# About this task
Below are the records; count how many of their lines contain the word "spun" and give that number only.

# Dataset content
• • • • •

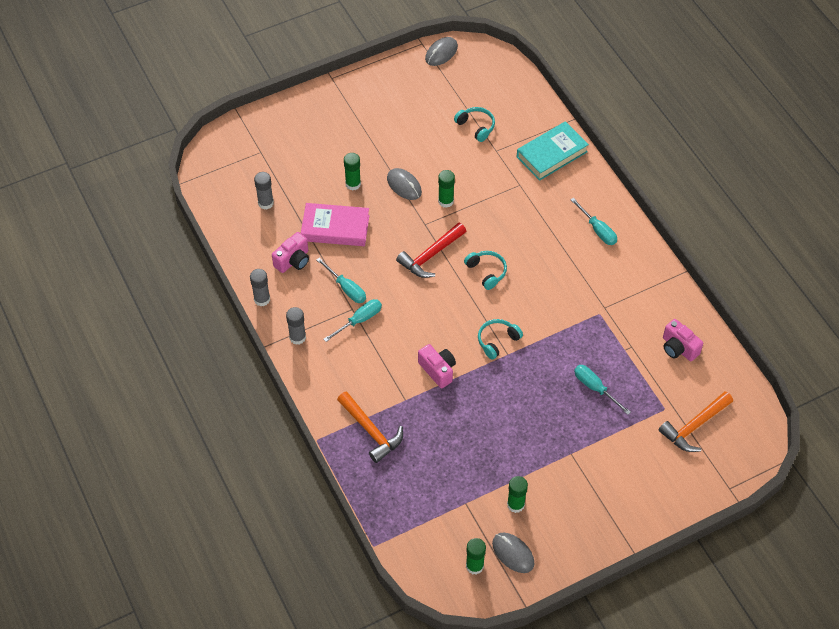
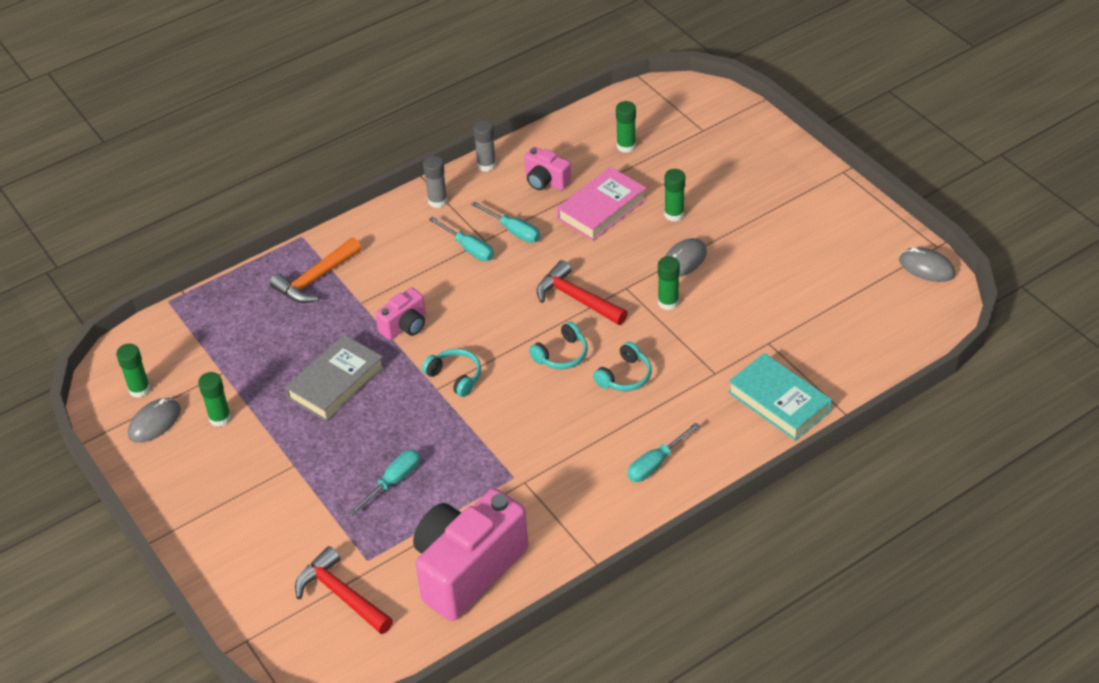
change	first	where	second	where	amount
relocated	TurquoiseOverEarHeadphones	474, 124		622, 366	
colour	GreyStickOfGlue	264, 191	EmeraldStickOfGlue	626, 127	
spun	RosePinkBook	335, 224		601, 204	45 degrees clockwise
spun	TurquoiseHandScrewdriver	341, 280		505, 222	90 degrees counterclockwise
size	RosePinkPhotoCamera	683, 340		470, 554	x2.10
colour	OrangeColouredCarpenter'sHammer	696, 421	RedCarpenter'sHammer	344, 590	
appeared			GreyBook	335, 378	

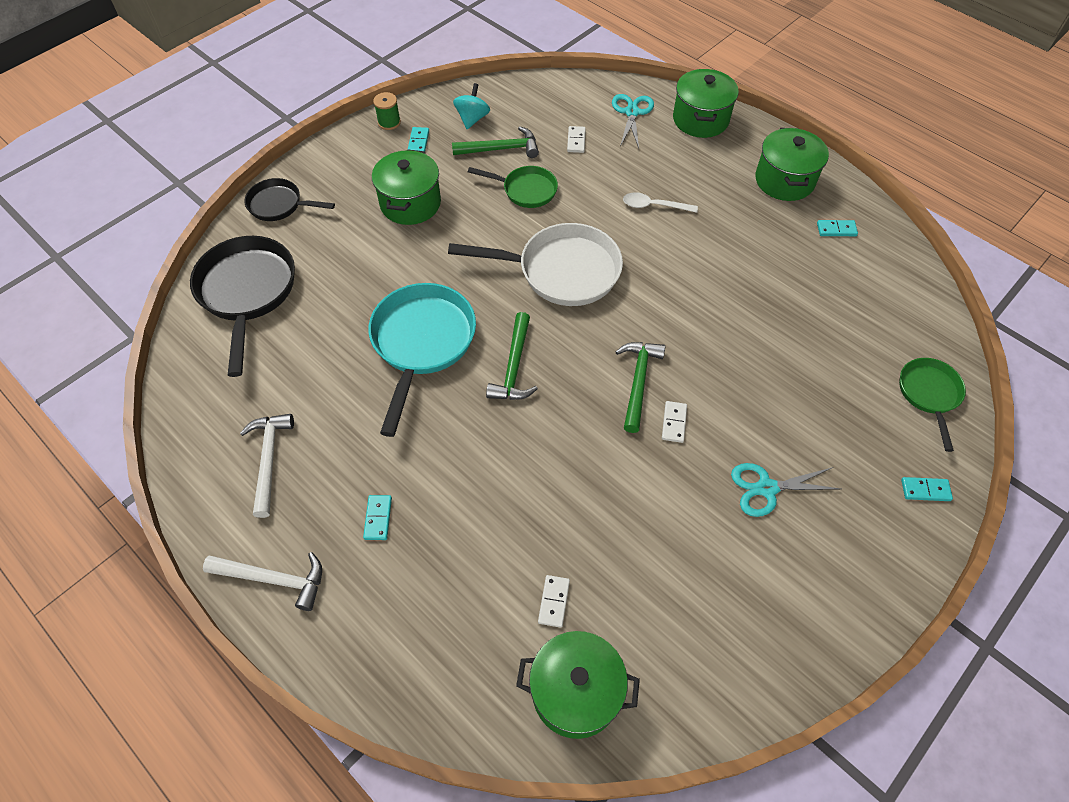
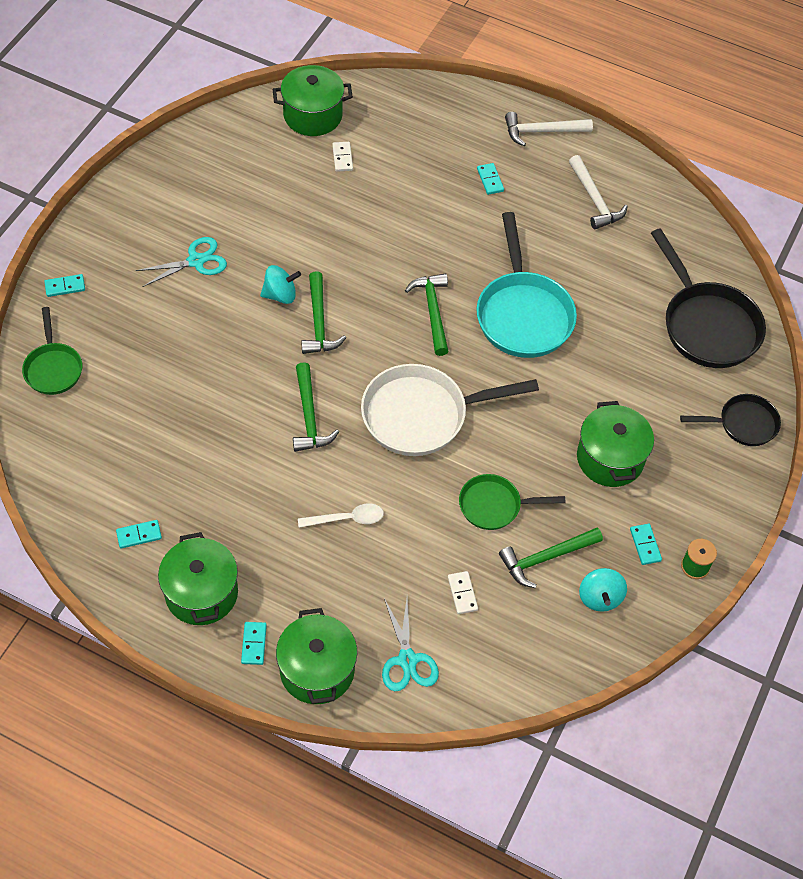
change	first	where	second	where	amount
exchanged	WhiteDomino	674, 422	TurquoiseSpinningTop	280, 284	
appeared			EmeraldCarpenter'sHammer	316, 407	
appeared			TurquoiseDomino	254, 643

• • • • •

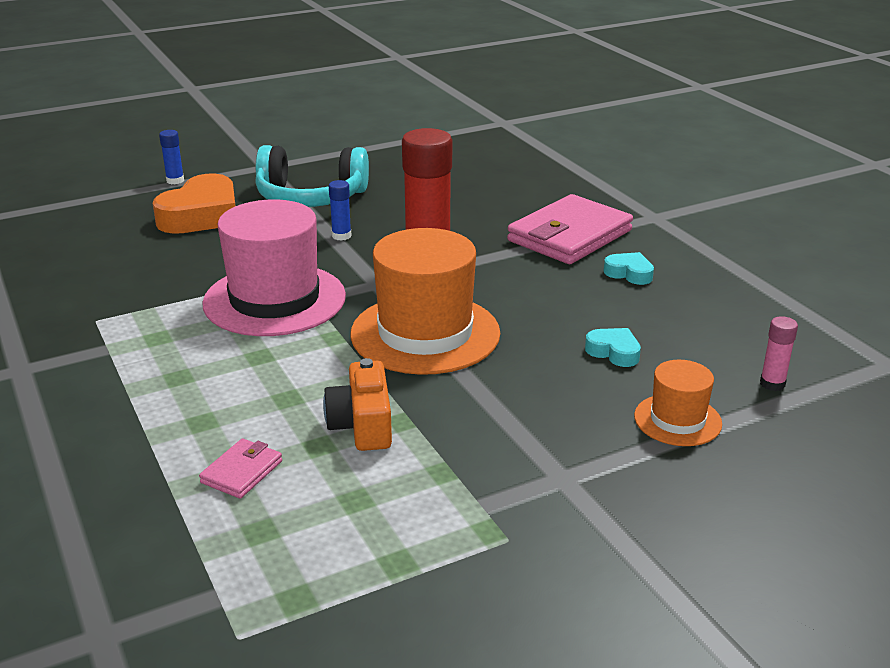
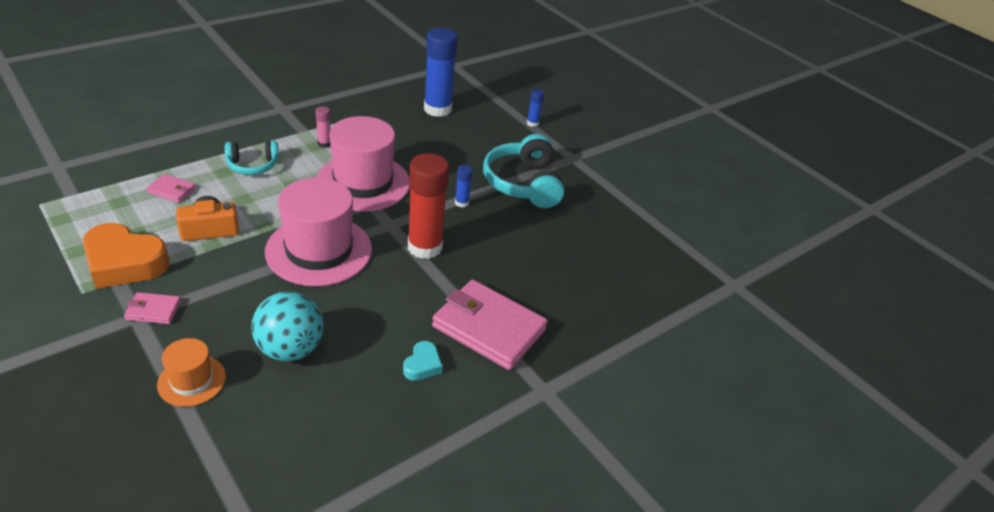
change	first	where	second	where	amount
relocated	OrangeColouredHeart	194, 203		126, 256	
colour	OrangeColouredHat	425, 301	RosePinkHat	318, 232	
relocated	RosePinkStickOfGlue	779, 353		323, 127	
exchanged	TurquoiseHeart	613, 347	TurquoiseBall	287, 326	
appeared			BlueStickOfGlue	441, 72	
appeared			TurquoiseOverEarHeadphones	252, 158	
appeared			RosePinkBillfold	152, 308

• • • • •

# Reply to the task
2